-- TASK TO COMPLETE --
Below are records to be repeated exactly. Leave their pictures behind.

[Stored dataset items]

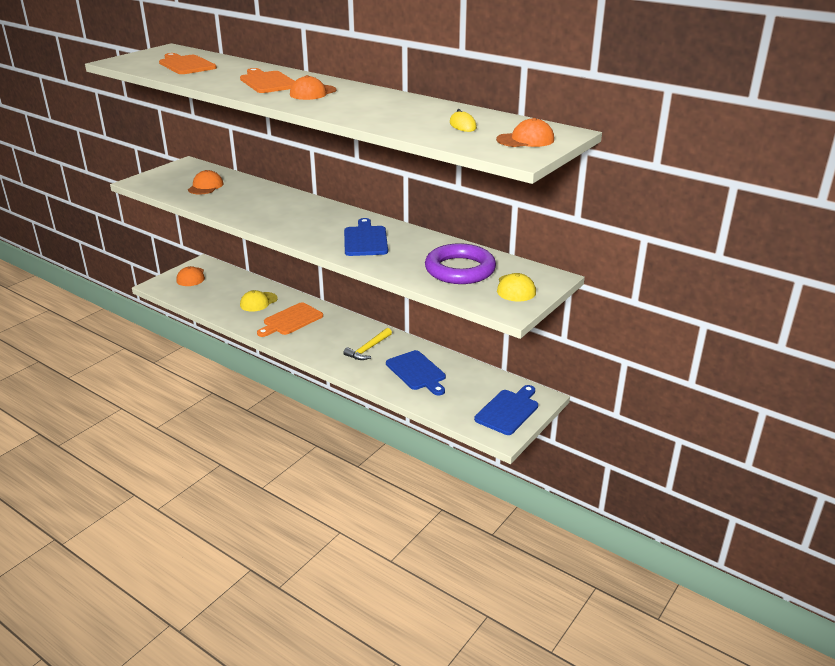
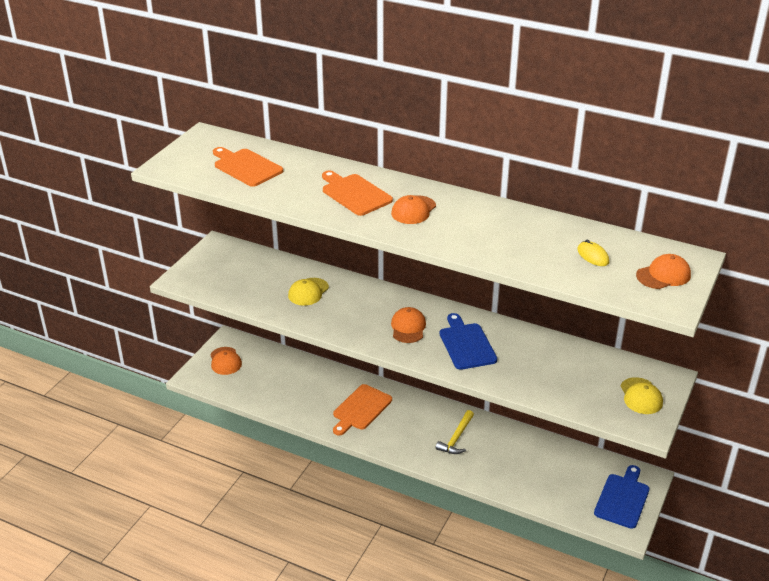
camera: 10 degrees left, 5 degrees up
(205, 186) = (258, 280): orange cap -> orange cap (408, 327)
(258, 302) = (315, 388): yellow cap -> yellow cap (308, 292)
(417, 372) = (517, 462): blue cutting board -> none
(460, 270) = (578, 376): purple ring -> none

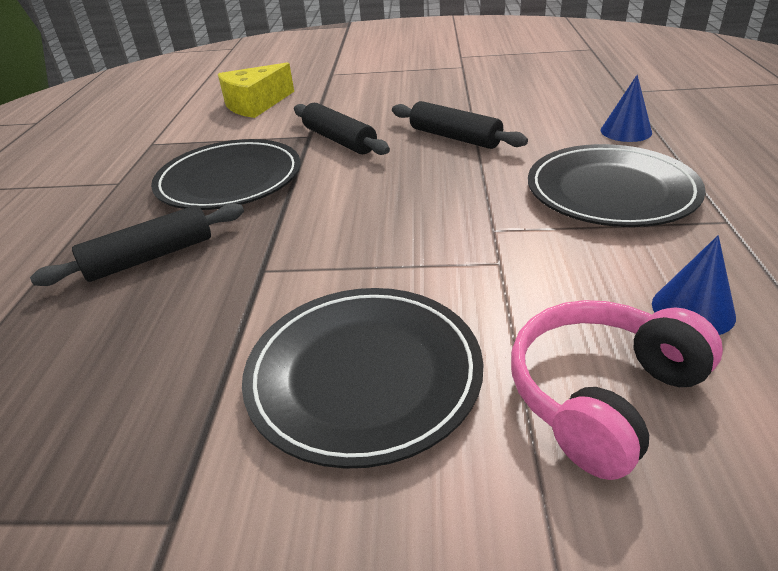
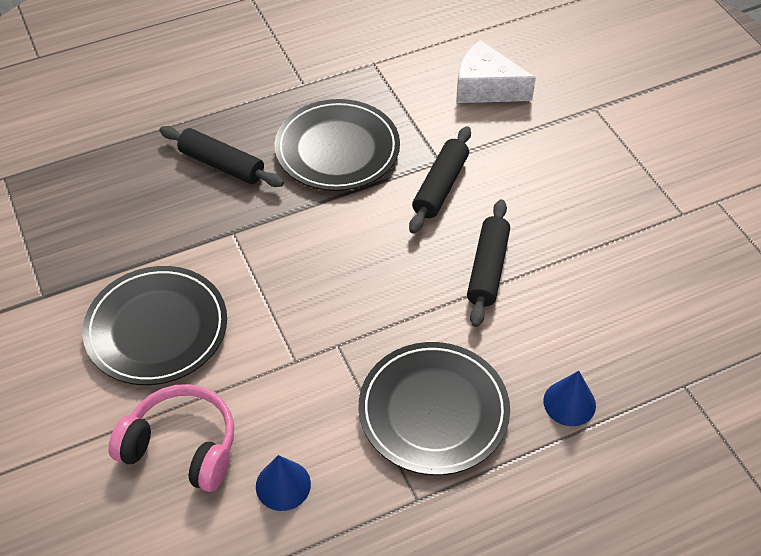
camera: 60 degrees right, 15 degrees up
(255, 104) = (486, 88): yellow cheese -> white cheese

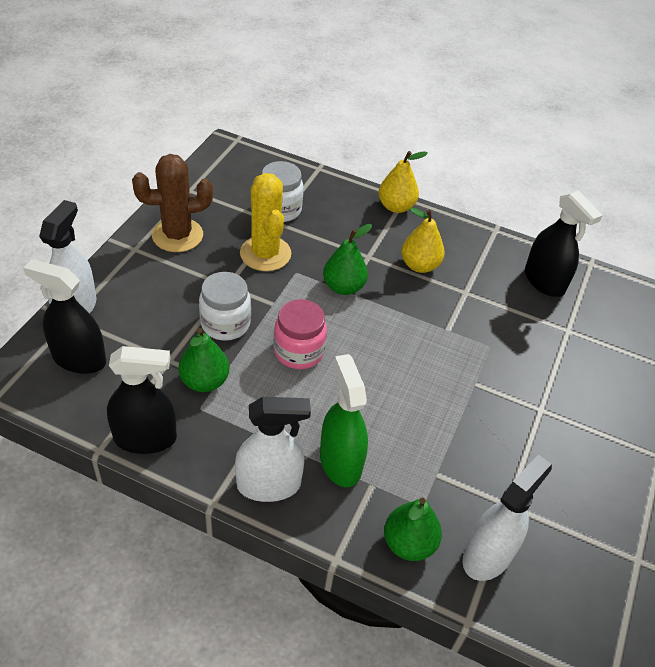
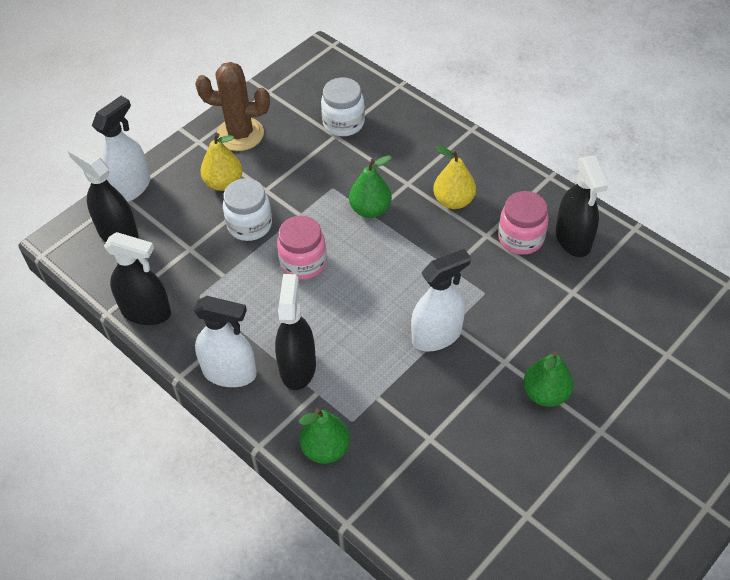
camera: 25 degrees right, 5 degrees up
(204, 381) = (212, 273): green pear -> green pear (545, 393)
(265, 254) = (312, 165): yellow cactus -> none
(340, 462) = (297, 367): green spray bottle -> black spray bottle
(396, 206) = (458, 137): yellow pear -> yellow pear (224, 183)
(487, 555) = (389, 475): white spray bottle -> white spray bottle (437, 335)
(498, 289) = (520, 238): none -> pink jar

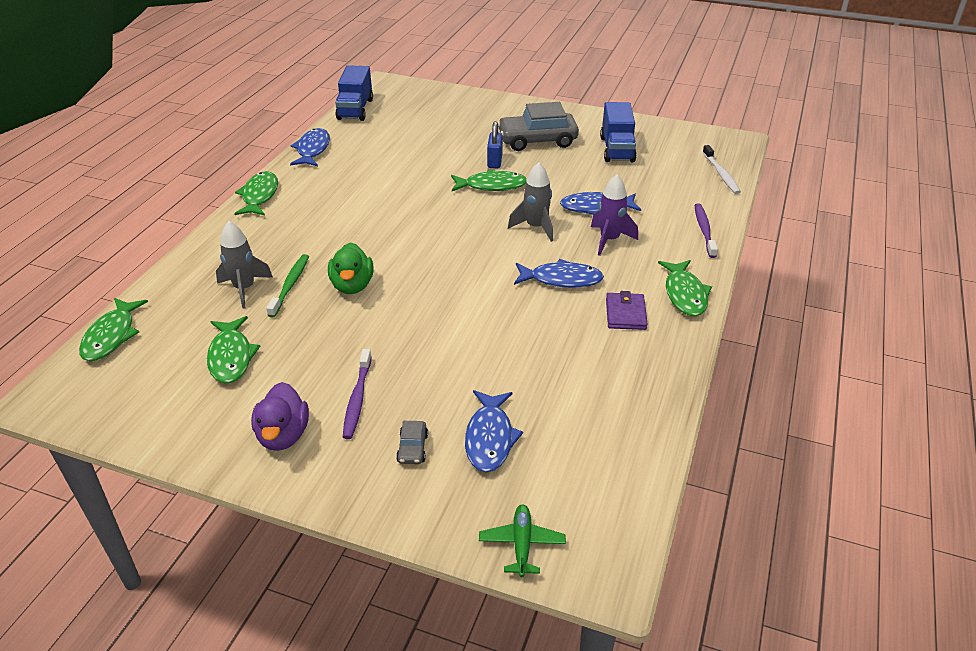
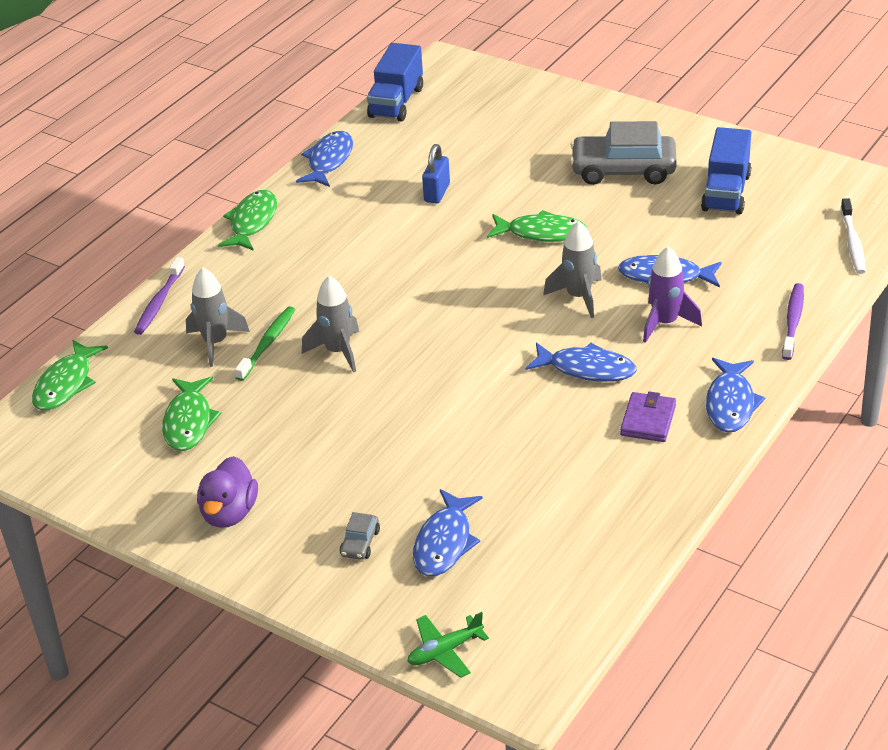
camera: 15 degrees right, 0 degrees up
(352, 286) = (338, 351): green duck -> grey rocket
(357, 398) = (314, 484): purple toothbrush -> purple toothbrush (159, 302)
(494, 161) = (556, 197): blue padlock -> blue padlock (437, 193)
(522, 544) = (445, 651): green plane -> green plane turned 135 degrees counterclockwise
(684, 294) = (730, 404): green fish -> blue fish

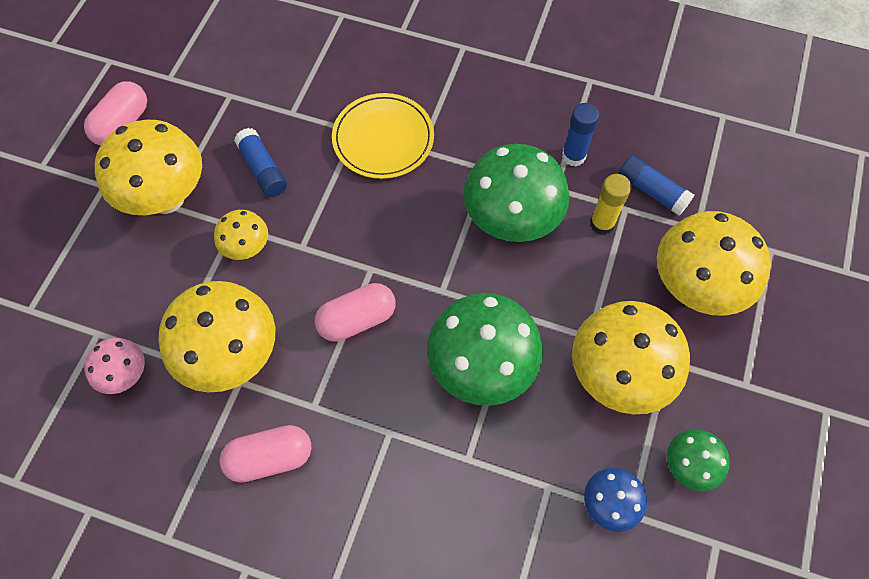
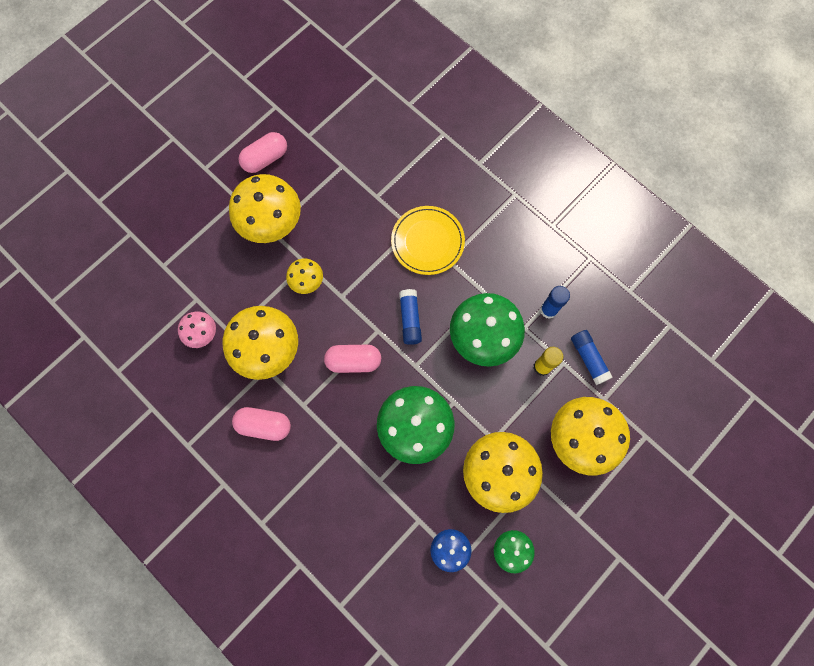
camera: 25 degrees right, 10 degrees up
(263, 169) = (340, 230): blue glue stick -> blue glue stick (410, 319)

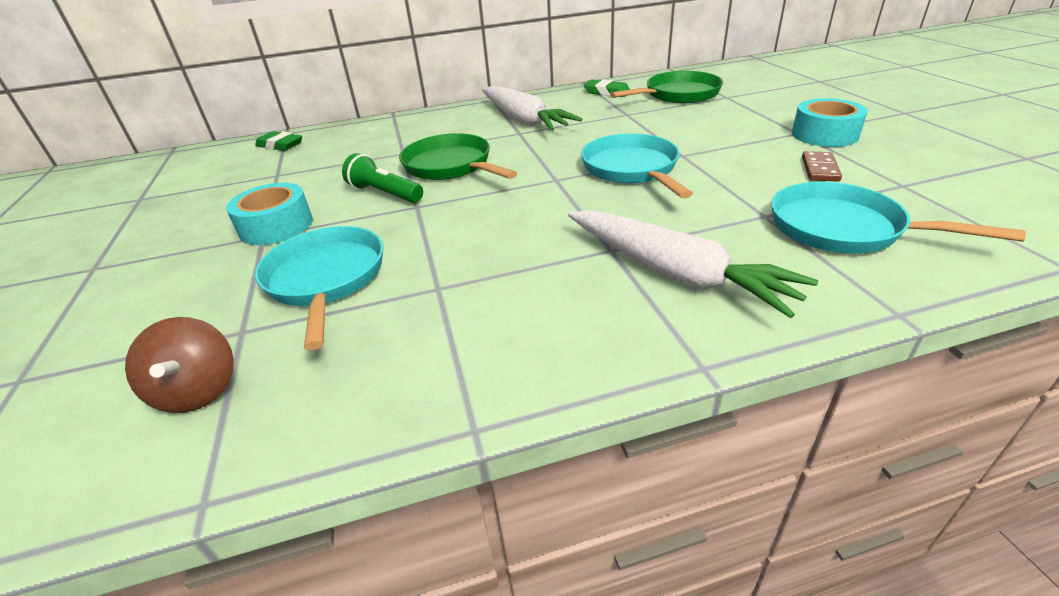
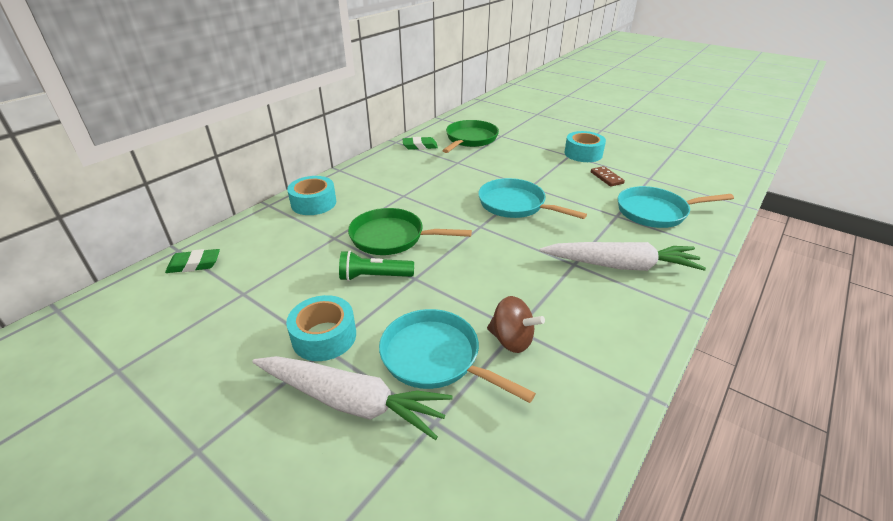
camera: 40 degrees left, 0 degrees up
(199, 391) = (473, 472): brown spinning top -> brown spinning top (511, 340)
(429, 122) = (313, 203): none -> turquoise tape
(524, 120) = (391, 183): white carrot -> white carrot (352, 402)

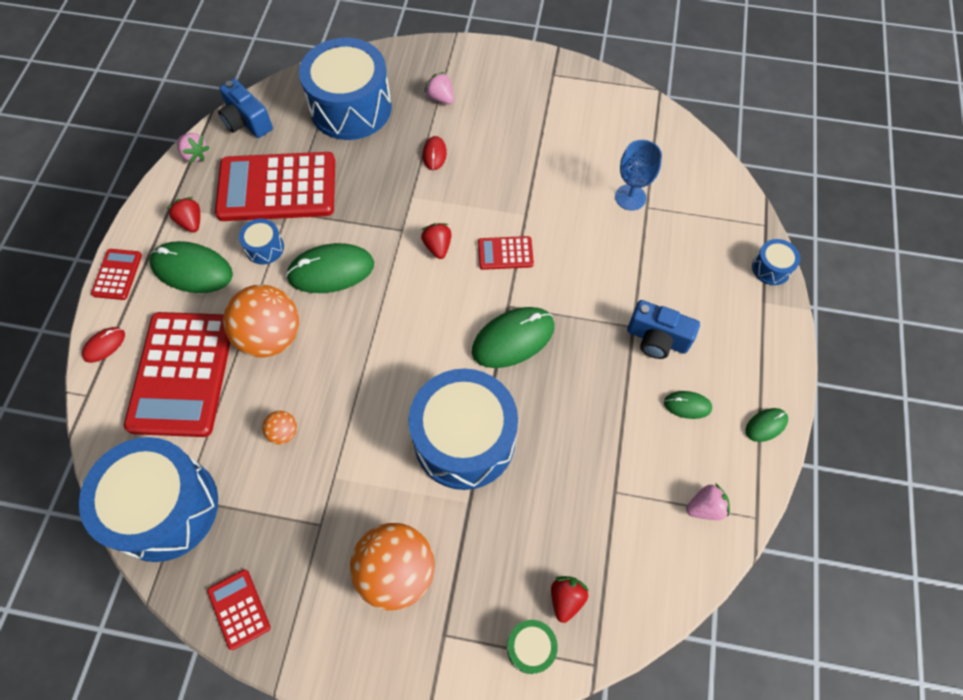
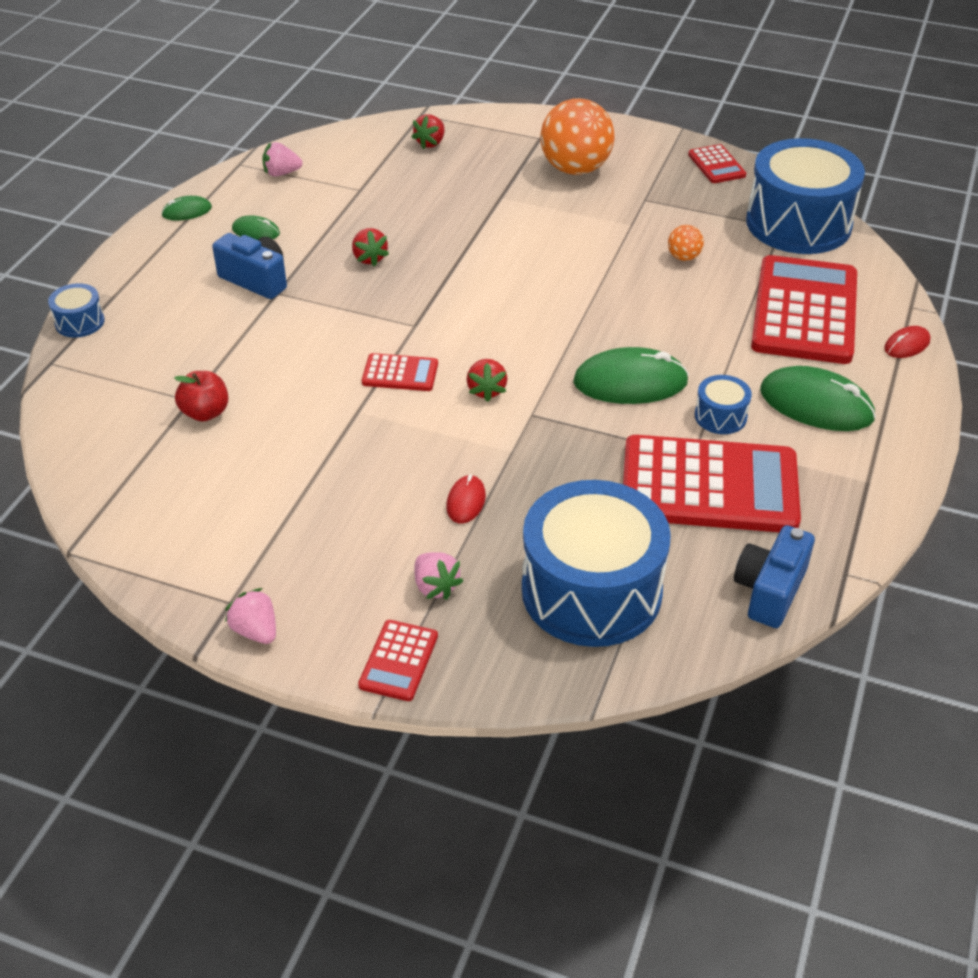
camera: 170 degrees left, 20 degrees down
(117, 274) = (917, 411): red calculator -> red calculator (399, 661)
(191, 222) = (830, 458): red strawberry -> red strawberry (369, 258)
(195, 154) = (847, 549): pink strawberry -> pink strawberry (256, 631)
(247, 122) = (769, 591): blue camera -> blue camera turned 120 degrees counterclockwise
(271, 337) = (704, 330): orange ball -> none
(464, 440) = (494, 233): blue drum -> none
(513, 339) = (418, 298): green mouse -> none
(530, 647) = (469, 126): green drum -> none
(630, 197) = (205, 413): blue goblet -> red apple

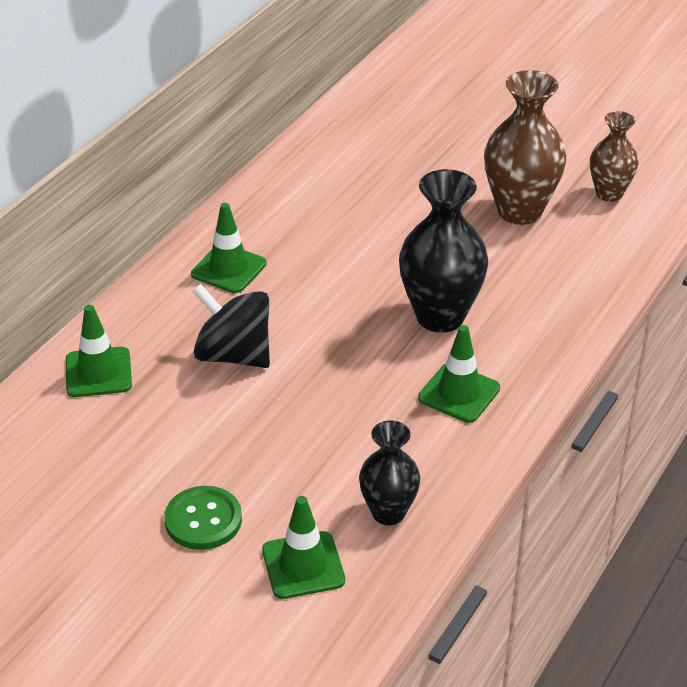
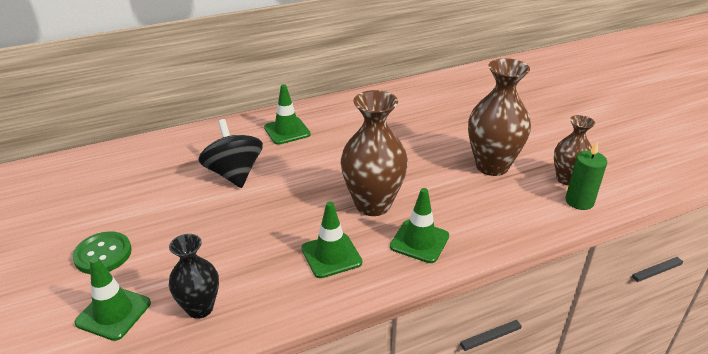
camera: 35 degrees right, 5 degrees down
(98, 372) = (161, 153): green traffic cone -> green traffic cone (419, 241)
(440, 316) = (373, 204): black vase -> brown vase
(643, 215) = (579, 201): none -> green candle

-- ANSWER SPACE --
camera: 10 degrees left, 5 degrees up
(205, 186) = (258, 280): orange cap -> orange cap (408, 327)
(258, 302) = (315, 388): yellow cap -> yellow cap (308, 292)
(417, 372) = (517, 462): blue cutting board -> none
(460, 270) = (578, 376): purple ring -> none

camera: 60 degrees right, 15 degrees up
(255, 104) = (486, 88): yellow cheese -> white cheese

camera: 25 degrees right, 5 degrees up
(204, 381) = (212, 273): green pear -> green pear (545, 393)
(265, 254) = (312, 165): yellow cactus -> none
(340, 462) = (297, 367): green spray bottle -> black spray bottle
(396, 206) = (458, 137): yellow pear -> yellow pear (224, 183)
(487, 555) = (389, 475): white spray bottle -> white spray bottle (437, 335)
(498, 289) = (520, 238): none -> pink jar

camera: 15 degrees right, 0 degrees up
(352, 286) = (338, 351): green duck -> grey rocket
(357, 398) = (314, 484): purple toothbrush -> purple toothbrush (159, 302)
(494, 161) = (556, 197): blue padlock -> blue padlock (437, 193)
(522, 544) = (445, 651): green plane -> green plane turned 135 degrees counterclockwise
(684, 294) = (730, 404): green fish -> blue fish

camera: 25 degrees right, 10 degrees up
(263, 169) = (340, 230): blue glue stick -> blue glue stick (410, 319)

camera: 40 degrees left, 0 degrees up
(199, 391) = (473, 472): brown spinning top -> brown spinning top (511, 340)
(429, 122) = (313, 203): none -> turquoise tape
(524, 120) = (391, 183): white carrot -> white carrot (352, 402)

camera: 170 degrees left, 20 degrees down
(117, 274) = (917, 411): red calculator -> red calculator (399, 661)
(191, 222) = (830, 458): red strawberry -> red strawberry (369, 258)
(195, 154) = (847, 549): pink strawberry -> pink strawberry (256, 631)
(247, 122) = (769, 591): blue camera -> blue camera turned 120 degrees counterclockwise
(271, 337) = (704, 330): orange ball -> none
(464, 440) = (494, 233): blue drum -> none
(513, 339) = (418, 298): green mouse -> none
(530, 647) = (469, 126): green drum -> none
(630, 197) = (205, 413): blue goblet -> red apple

camera: 35 degrees right, 5 degrees down
(98, 372) = (161, 153): green traffic cone -> green traffic cone (419, 241)
(440, 316) = (373, 204): black vase -> brown vase
(643, 215) = (579, 201): none -> green candle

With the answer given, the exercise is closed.